[Change detection outputs]
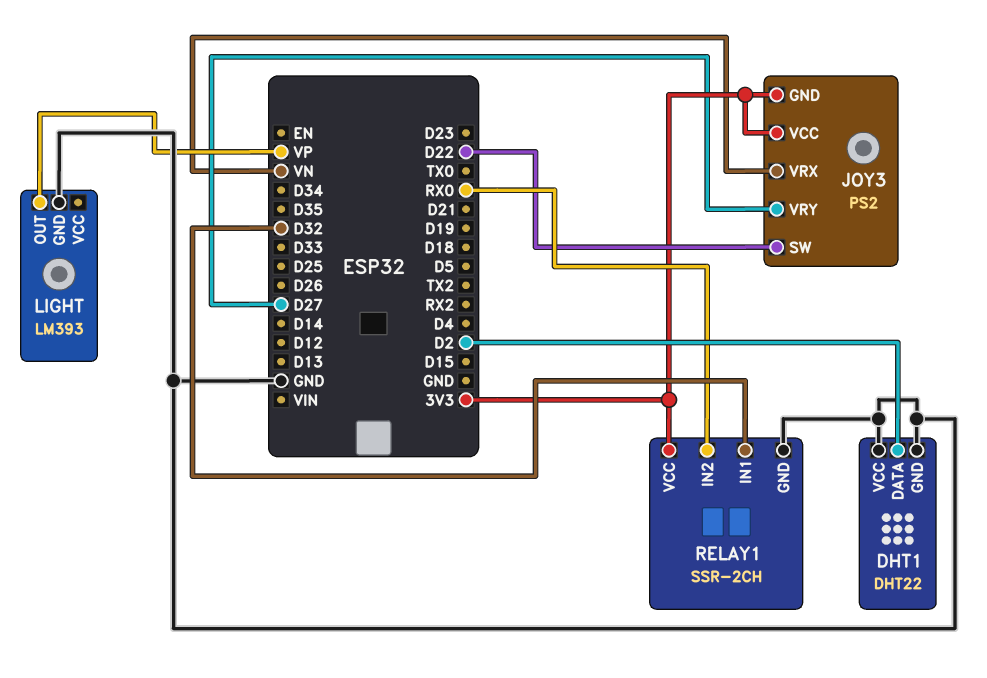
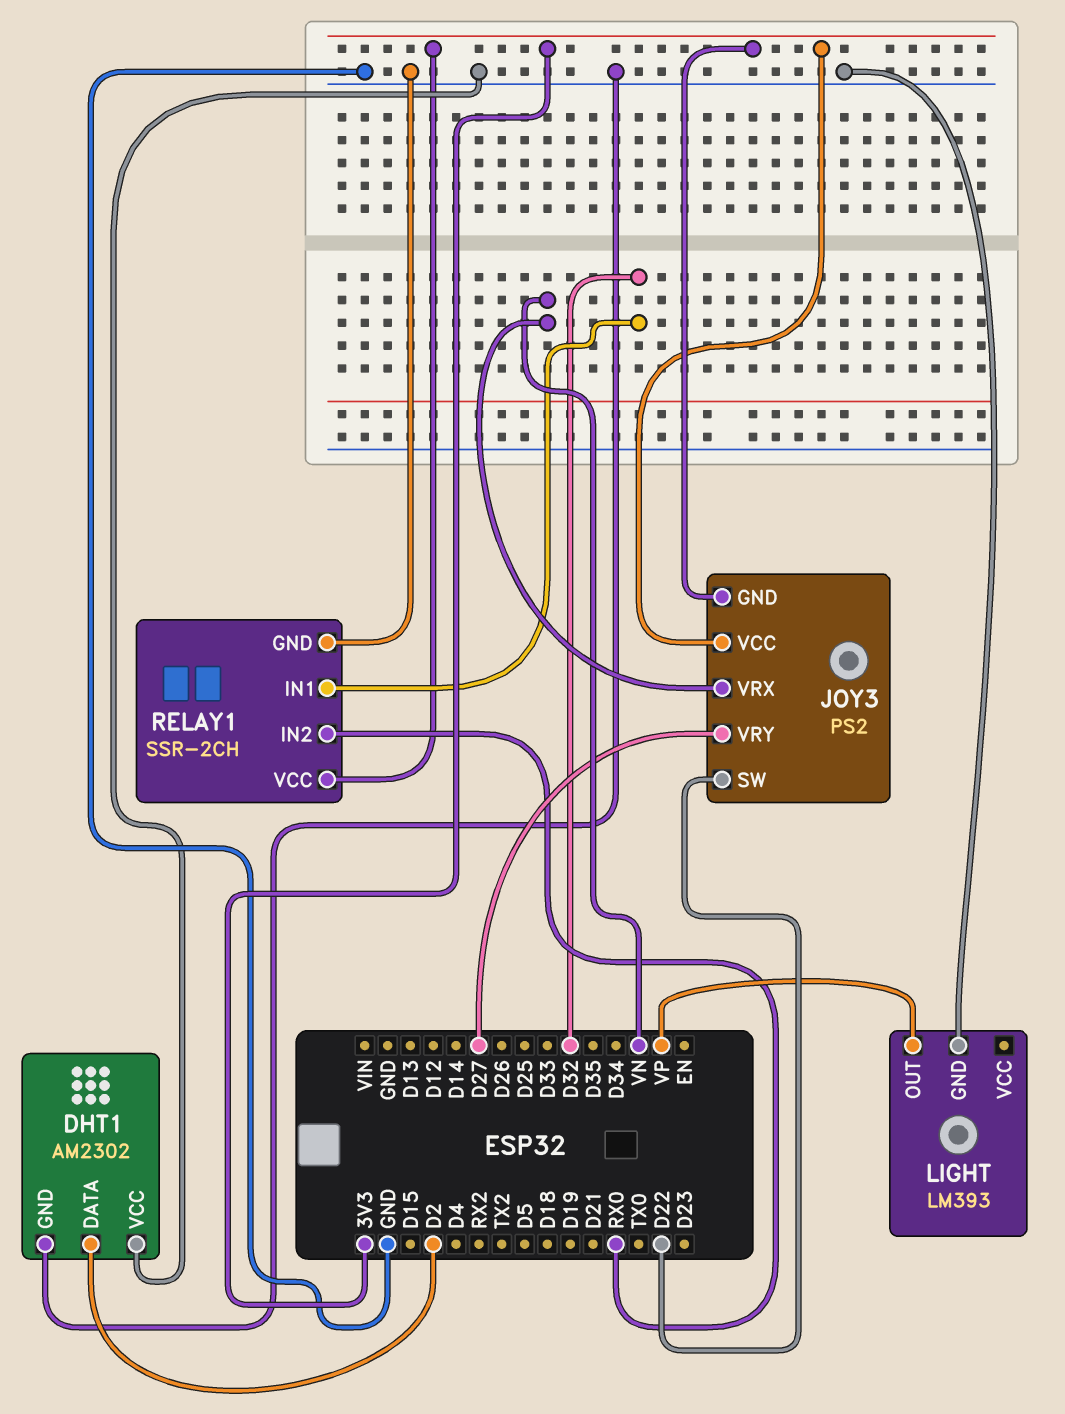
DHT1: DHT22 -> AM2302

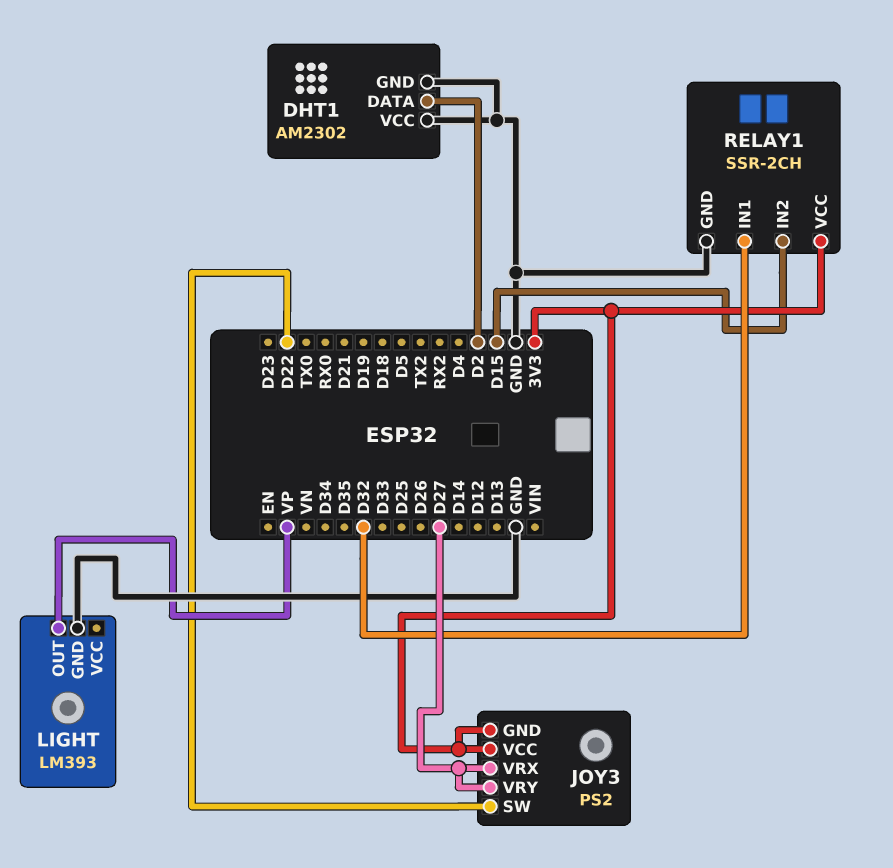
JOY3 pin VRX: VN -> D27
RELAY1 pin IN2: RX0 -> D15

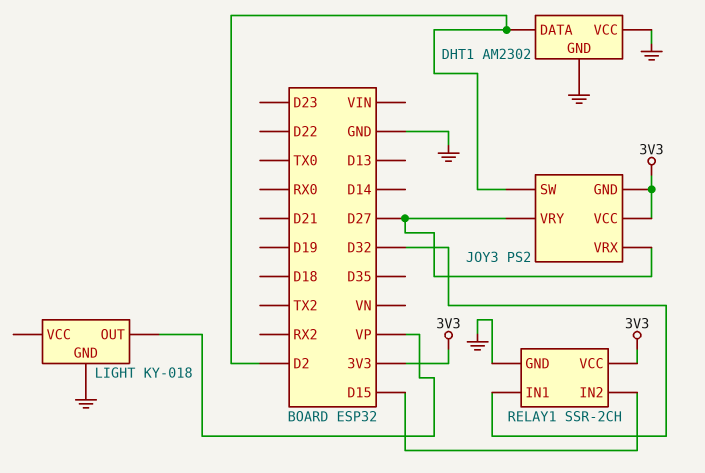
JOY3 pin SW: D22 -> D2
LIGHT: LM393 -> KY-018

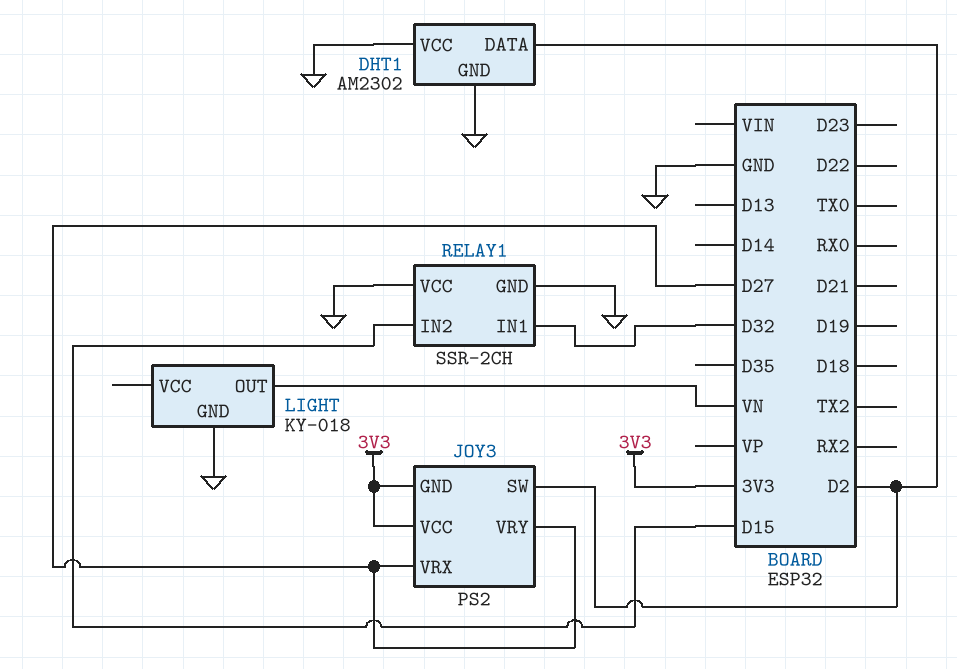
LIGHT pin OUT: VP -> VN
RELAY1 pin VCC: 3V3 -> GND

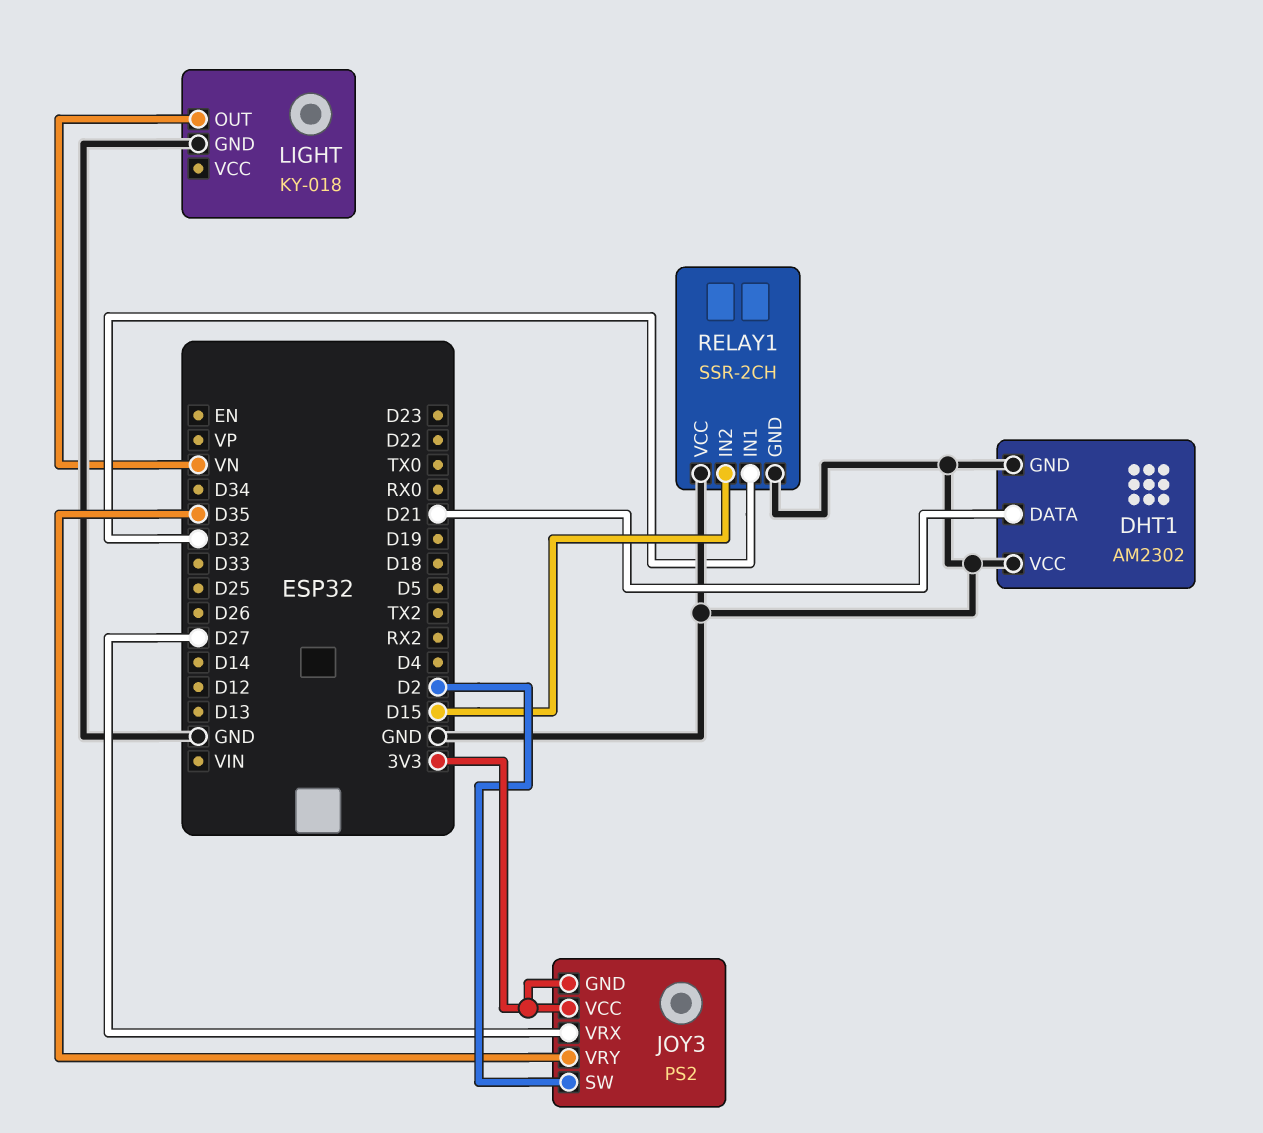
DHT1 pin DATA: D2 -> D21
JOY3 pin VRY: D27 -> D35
...
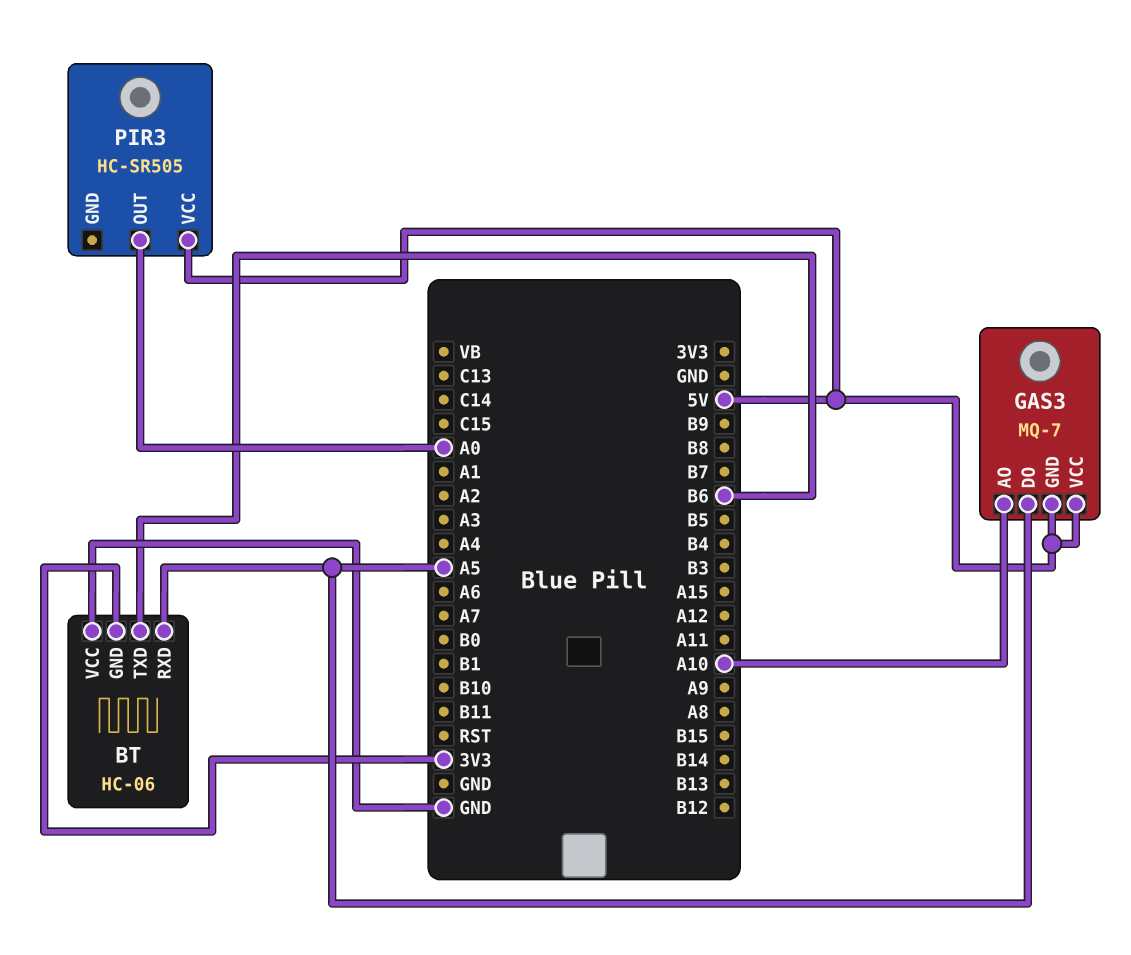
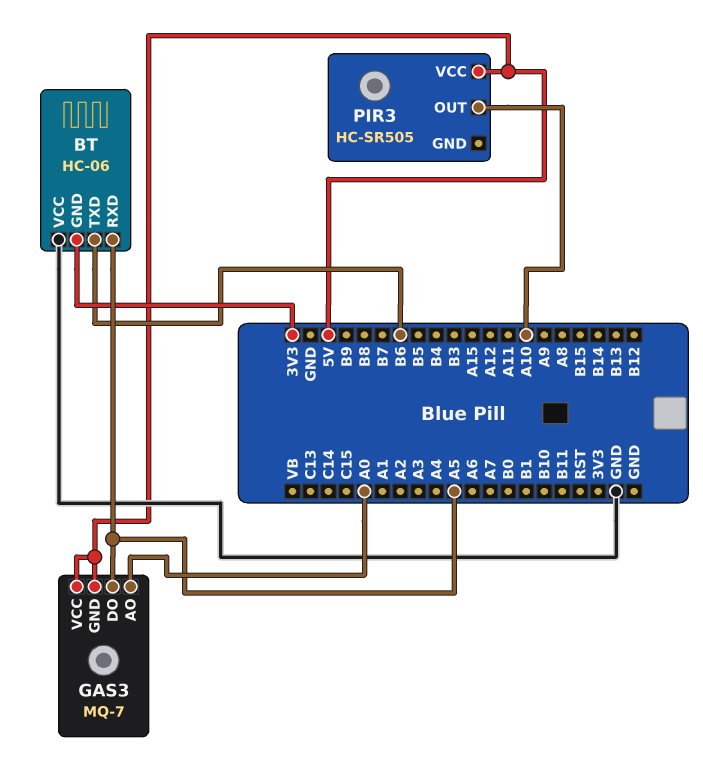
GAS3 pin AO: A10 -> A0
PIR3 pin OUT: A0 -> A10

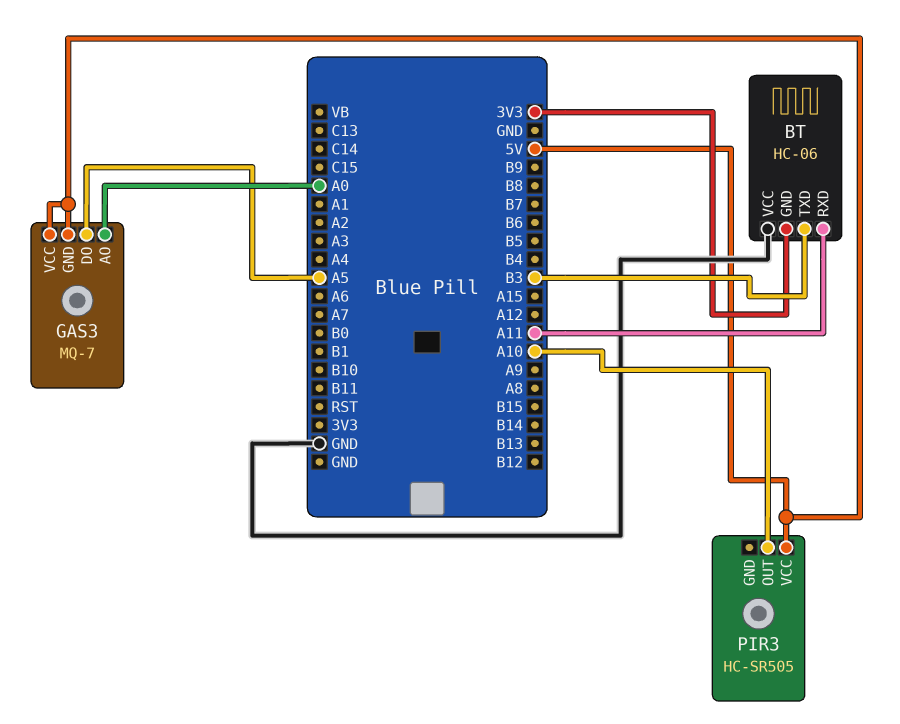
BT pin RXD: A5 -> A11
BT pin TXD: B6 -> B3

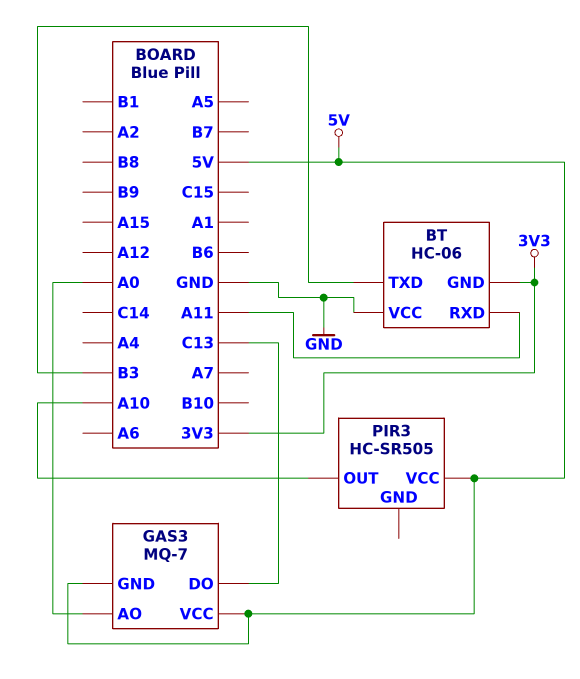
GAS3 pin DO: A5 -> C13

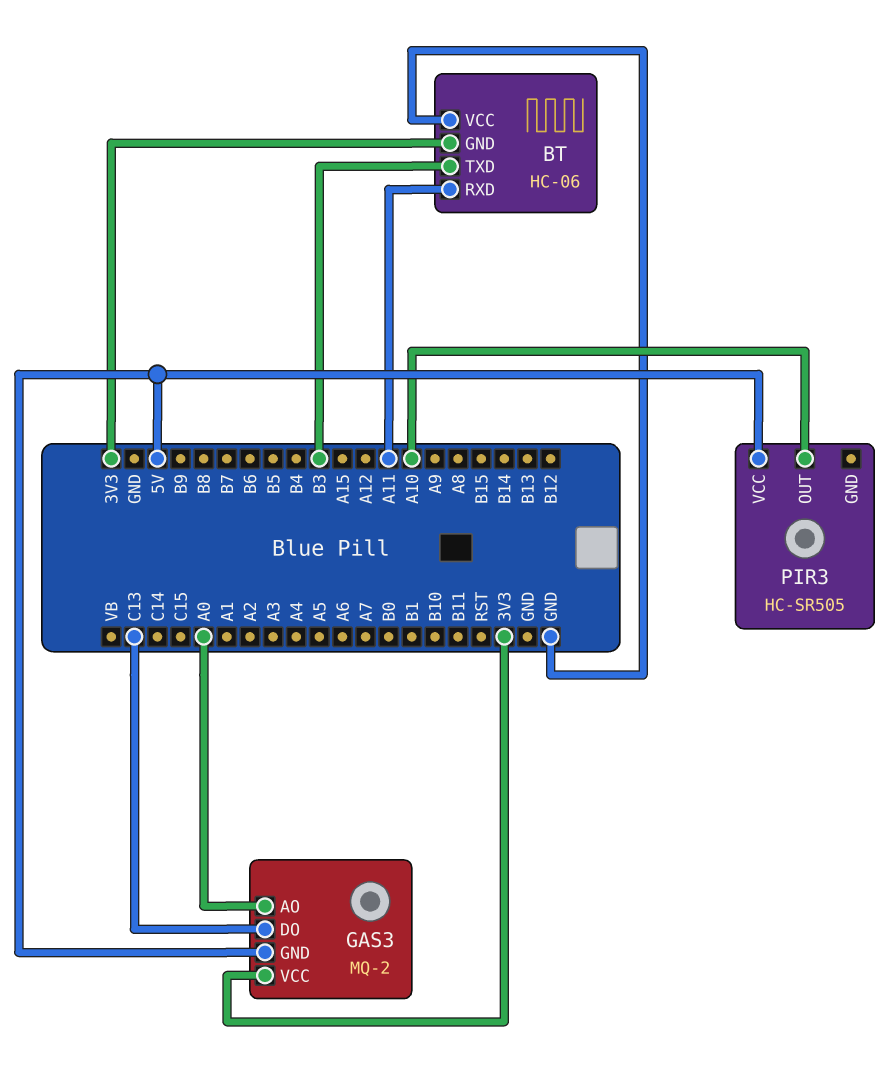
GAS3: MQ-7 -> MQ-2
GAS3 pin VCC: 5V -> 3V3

*Required action*: In the data above, take the line with "LIGHT pin OUT: VP -> VN", the line with "JOY3 pin VRY: D27 -> D35", and every line between, and set them down exactly without pictures.

*Task solution*:
LIGHT pin OUT: VP -> VN
RELAY1 pin VCC: 3V3 -> GND

DHT1 pin DATA: D2 -> D21
JOY3 pin VRY: D27 -> D35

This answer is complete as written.